Source information:

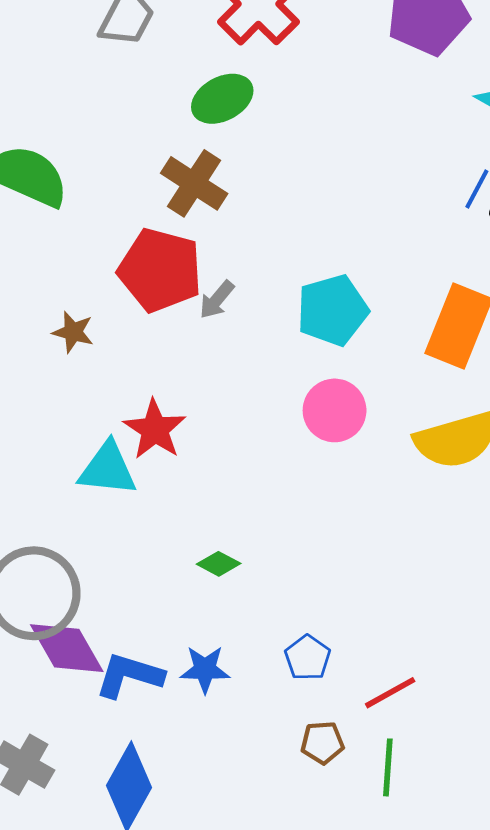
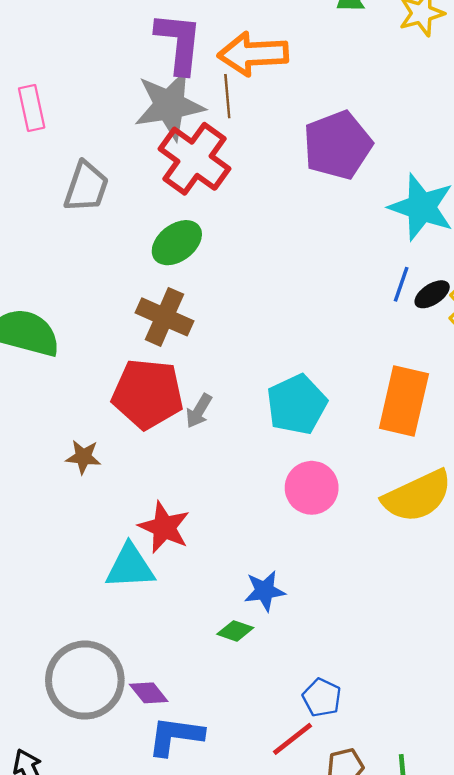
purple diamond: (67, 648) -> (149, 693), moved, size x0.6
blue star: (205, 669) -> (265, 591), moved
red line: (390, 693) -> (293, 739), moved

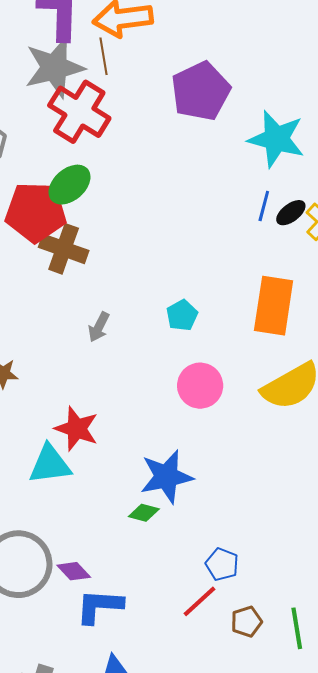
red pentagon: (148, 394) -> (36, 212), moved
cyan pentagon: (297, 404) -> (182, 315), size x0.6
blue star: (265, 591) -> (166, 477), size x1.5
---
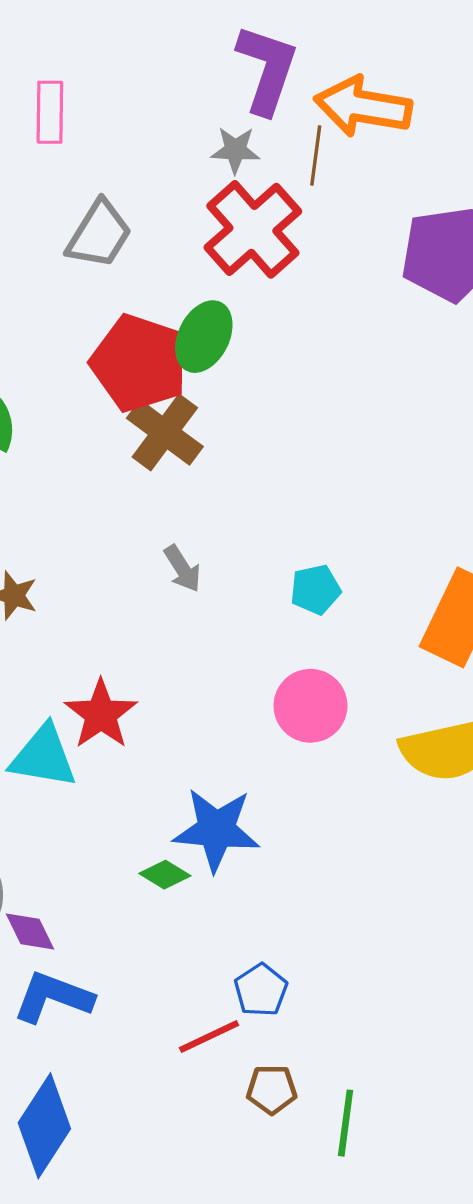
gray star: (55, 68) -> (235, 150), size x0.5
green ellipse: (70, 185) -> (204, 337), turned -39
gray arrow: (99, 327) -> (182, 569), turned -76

Activity:
Would you output, from the records above, exactly the run of lines that starts at the line containing "gray star: (55, 68) -> (235, 150), size x0.5" and ends at the line containing "gray arrow: (99, 327)", and only that run?

Exercise result:
gray star: (55, 68) -> (235, 150), size x0.5
green ellipse: (70, 185) -> (204, 337), turned -39
gray arrow: (99, 327) -> (182, 569), turned -76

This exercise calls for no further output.